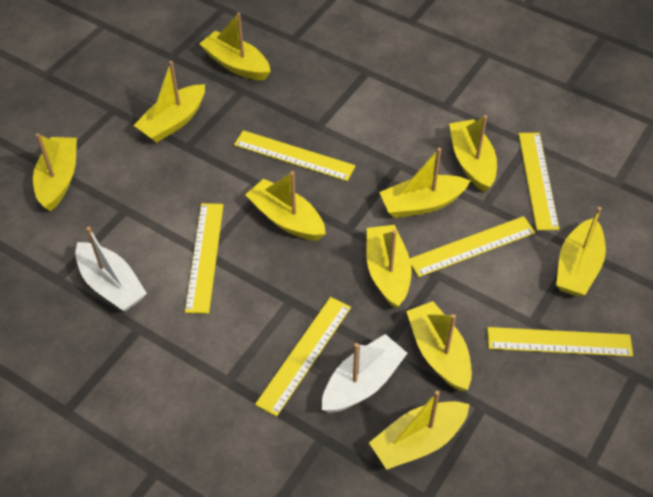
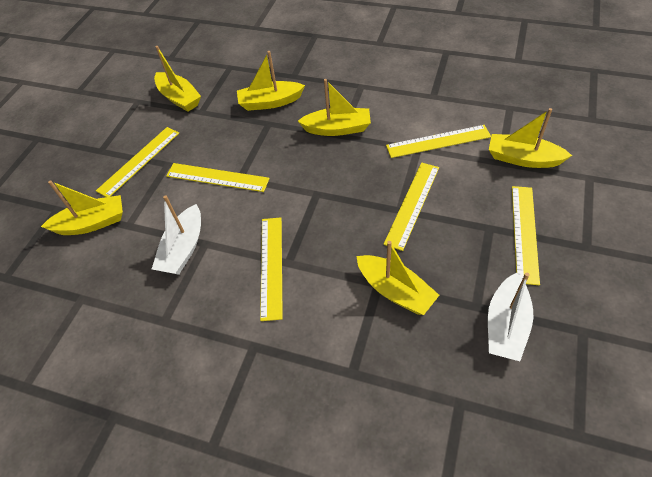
yellow boat: 10 -> 6

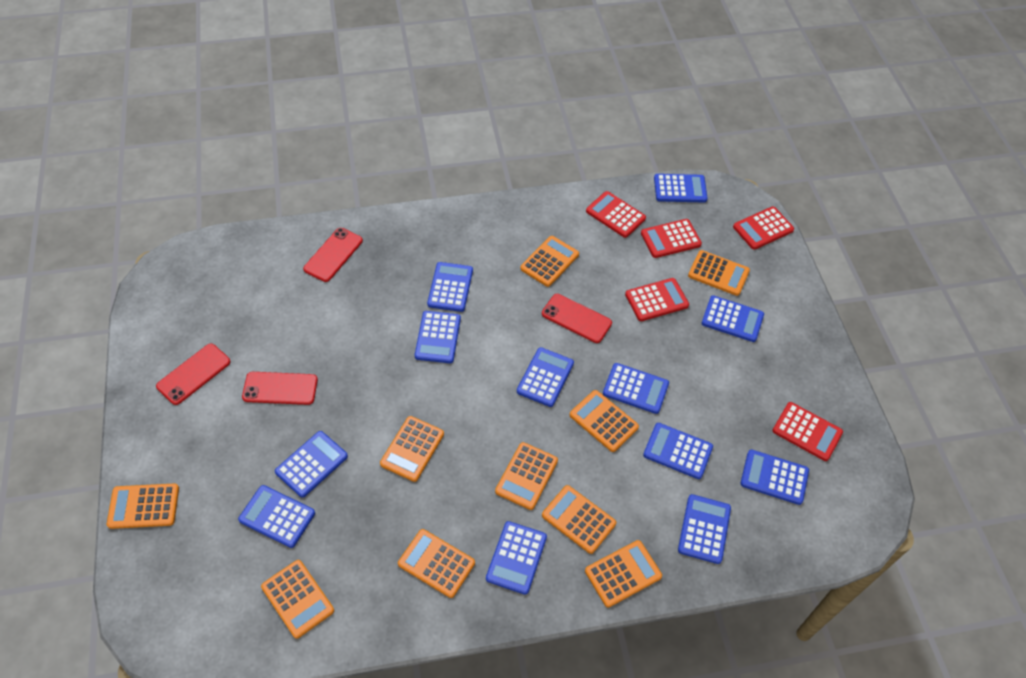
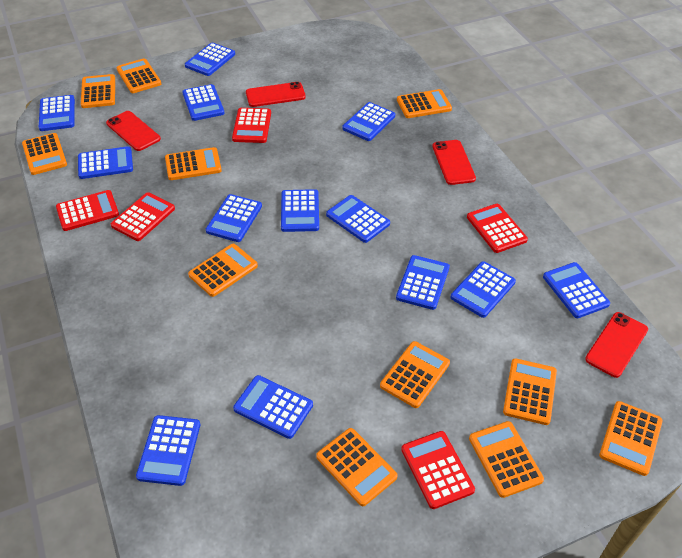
blue calculator: 12 -> 13
orange calculator: 10 -> 11

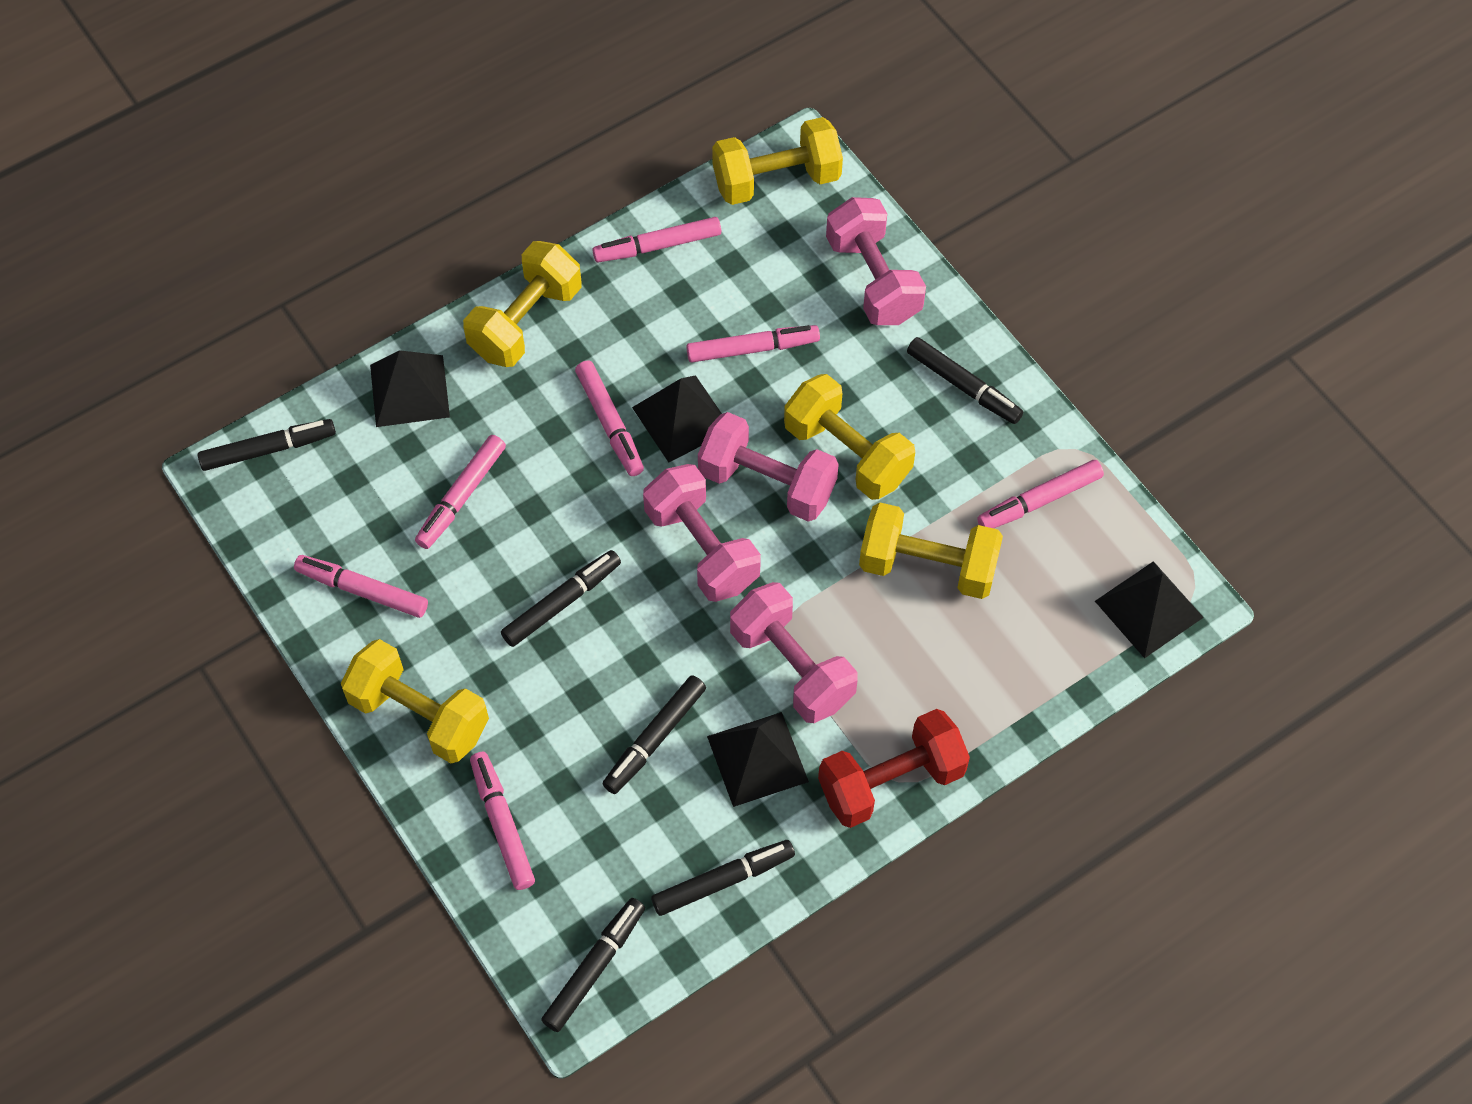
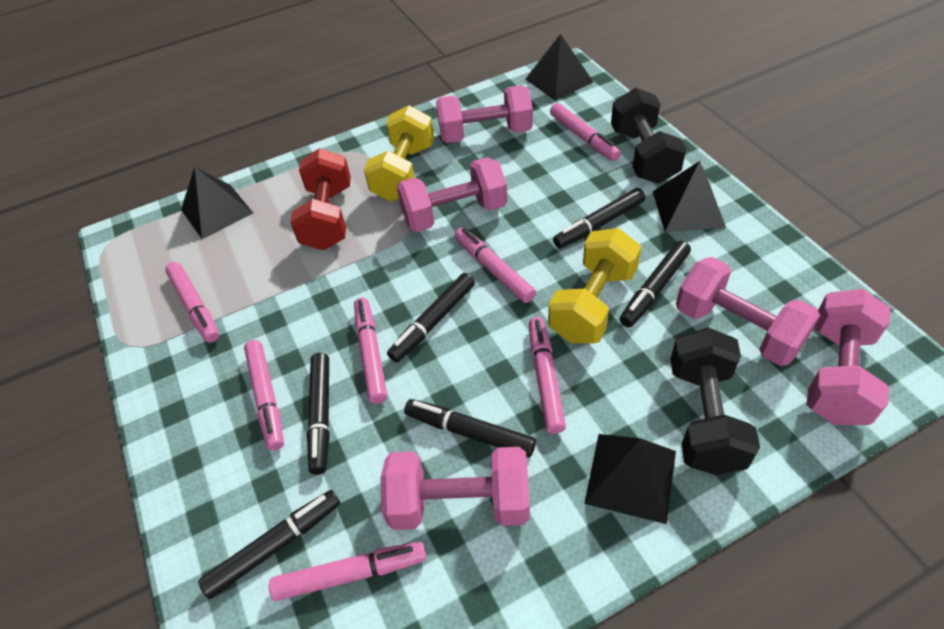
black dumbbell: 0 -> 2
pink dumbbell: 4 -> 5
yellow dumbbell: 5 -> 2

.....

» What the exercise asks: Your answer must be every record above, word for word, with no pictures.

» Answer to this task:
yellow boat: 10 -> 6

blue calculator: 12 -> 13
orange calculator: 10 -> 11

black dumbbell: 0 -> 2
pink dumbbell: 4 -> 5
yellow dumbbell: 5 -> 2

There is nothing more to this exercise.